Please find every line of the listing below where "VEXT" occurs and copy it.

#### Data in this exercise:
⟨

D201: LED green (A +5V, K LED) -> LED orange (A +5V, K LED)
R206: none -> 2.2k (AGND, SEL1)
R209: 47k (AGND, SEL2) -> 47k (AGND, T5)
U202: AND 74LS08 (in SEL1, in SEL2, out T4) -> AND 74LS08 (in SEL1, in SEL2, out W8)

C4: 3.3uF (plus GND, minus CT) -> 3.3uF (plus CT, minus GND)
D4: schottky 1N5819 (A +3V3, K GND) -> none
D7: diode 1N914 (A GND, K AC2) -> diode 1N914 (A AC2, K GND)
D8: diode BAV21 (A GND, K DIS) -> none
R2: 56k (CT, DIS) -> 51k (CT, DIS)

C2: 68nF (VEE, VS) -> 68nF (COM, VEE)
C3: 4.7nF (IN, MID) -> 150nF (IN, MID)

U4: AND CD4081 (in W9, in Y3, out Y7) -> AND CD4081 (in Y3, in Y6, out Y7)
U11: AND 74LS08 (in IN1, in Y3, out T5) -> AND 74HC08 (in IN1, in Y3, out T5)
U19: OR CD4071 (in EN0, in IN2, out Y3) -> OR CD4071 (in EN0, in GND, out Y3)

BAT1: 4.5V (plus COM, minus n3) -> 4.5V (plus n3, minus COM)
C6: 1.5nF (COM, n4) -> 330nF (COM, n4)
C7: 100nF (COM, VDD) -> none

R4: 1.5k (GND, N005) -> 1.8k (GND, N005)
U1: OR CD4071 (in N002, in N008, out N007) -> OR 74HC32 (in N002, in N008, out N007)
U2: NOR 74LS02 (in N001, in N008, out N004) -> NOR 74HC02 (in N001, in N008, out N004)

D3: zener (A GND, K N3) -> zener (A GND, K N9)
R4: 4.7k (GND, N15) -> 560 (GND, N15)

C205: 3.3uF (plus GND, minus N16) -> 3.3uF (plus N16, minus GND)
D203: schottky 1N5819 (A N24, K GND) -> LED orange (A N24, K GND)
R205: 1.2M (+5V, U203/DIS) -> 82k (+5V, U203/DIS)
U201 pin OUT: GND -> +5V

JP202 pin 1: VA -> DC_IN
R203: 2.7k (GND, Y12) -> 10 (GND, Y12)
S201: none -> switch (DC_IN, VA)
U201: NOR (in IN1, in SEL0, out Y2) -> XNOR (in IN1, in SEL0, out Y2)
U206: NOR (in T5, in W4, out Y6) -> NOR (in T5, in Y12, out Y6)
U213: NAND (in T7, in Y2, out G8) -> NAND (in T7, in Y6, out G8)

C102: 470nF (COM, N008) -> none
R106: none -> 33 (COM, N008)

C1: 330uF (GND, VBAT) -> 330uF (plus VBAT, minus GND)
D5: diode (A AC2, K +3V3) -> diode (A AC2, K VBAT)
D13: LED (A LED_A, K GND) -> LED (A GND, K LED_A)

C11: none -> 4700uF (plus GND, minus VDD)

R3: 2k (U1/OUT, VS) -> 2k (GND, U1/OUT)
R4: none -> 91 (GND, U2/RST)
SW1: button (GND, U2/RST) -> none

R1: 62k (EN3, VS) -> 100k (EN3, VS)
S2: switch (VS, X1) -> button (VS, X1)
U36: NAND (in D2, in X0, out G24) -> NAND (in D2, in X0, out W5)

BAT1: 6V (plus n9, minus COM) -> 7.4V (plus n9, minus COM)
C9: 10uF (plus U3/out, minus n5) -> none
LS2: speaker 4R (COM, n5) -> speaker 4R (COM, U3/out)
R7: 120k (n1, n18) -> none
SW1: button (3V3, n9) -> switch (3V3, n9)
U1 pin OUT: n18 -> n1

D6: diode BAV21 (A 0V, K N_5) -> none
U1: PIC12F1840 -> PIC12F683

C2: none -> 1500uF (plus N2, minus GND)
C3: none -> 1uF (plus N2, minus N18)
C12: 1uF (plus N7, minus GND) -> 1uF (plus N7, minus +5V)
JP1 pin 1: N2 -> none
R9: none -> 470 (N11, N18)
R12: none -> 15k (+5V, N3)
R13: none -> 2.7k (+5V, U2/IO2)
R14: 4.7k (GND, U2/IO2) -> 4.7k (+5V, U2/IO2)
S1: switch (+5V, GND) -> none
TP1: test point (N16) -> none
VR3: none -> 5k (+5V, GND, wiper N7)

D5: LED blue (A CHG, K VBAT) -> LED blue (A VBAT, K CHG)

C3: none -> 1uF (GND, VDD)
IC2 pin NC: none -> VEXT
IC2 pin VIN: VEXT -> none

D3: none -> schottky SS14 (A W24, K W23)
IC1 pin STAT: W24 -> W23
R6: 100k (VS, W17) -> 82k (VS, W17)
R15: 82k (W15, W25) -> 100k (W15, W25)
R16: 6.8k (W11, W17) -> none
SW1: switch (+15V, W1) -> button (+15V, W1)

⟩

#### Output below:
IC2 pin NC: none -> VEXT
IC2 pin VIN: VEXT -> none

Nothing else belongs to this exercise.